Excluding pictures, give the entries again exactly as they appear.
################
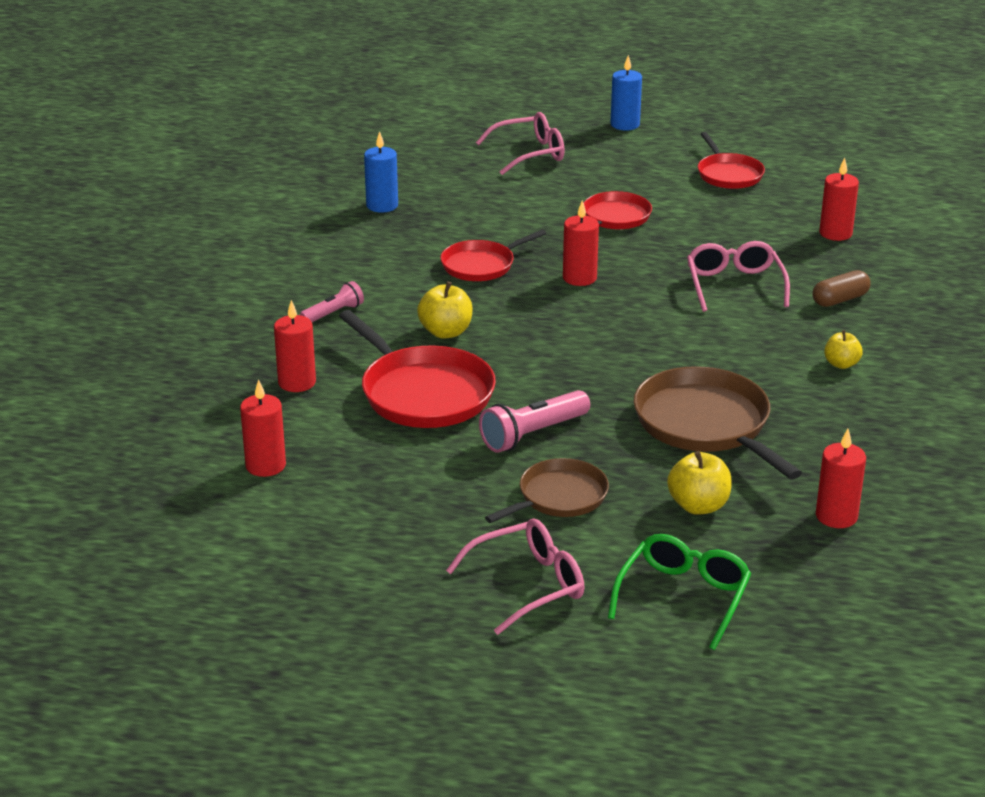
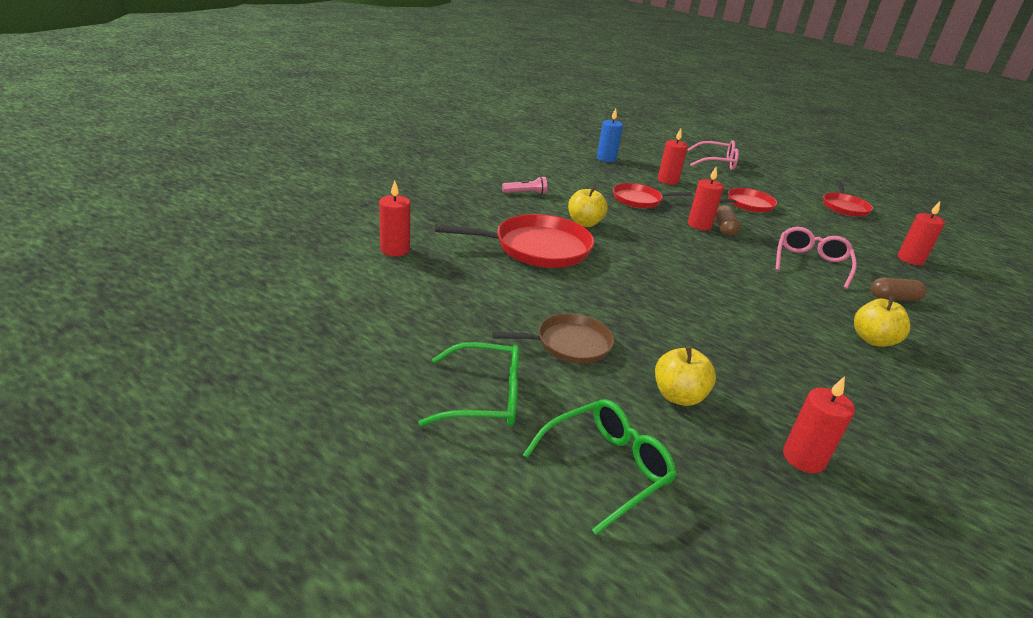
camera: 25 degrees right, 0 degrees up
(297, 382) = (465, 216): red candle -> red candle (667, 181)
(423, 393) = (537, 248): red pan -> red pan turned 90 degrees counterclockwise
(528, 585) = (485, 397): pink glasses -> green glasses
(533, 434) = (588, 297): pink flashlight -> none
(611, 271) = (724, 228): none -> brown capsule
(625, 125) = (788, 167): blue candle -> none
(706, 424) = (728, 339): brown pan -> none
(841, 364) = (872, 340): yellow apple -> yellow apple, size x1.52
################
§ **SOLUTION BELOW**:
camera: 25 degrees right, 0 degrees up
(297, 382) = (465, 216): red candle -> red candle (667, 181)
(423, 393) = (537, 248): red pan -> red pan turned 90 degrees counterclockwise
(528, 585) = (485, 397): pink glasses -> green glasses
(533, 434) = (588, 297): pink flashlight -> none
(611, 271) = (724, 228): none -> brown capsule
(625, 125) = (788, 167): blue candle -> none
(706, 424) = (728, 339): brown pan -> none
(841, 364) = (872, 340): yellow apple -> yellow apple, size x1.52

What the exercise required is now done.